Scene change data
+---+

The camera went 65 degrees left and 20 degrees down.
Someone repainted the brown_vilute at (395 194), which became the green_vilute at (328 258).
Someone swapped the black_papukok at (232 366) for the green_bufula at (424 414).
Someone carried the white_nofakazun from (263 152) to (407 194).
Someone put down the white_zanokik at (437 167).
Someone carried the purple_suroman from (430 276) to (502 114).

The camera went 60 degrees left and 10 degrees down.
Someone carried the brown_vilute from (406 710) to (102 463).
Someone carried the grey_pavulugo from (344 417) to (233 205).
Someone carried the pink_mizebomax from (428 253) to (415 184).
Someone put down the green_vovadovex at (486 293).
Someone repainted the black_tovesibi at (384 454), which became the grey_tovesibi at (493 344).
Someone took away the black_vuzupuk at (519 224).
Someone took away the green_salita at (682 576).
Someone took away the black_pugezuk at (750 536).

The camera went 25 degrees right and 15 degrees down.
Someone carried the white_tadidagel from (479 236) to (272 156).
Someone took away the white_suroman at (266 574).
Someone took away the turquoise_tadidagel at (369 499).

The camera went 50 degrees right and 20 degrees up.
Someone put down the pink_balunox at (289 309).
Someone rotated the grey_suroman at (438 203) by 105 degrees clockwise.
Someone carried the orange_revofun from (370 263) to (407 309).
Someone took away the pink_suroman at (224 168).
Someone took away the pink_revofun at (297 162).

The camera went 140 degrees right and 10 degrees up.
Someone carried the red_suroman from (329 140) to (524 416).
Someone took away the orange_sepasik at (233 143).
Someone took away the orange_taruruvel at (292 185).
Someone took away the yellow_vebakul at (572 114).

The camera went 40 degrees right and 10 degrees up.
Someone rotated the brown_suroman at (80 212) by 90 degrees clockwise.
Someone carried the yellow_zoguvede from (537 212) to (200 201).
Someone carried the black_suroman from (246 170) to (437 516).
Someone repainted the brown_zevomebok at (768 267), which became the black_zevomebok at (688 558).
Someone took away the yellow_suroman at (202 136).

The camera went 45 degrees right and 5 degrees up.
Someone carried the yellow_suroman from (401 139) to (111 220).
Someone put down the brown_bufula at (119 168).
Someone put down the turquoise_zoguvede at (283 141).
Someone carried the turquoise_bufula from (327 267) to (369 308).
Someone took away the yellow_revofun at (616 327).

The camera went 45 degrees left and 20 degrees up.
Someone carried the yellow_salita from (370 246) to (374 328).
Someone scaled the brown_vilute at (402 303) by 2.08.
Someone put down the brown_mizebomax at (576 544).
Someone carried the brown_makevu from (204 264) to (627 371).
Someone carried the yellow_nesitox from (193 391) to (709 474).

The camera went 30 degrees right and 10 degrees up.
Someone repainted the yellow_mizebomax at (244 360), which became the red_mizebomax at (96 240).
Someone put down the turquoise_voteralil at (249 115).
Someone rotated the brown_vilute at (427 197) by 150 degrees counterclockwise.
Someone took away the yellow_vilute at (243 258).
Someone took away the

+---+

PROBLEM
Looking at the entries above, can you reproduce exactly the lines from the one that holds "Someone swapped the" through the one that holds "Someone put down the white_zanokik", and only those?

WORKED SOLUTION
Someone swapped the black_papukok at (232 366) for the green_bufula at (424 414).
Someone carried the white_nofakazun from (263 152) to (407 194).
Someone put down the white_zanokik at (437 167).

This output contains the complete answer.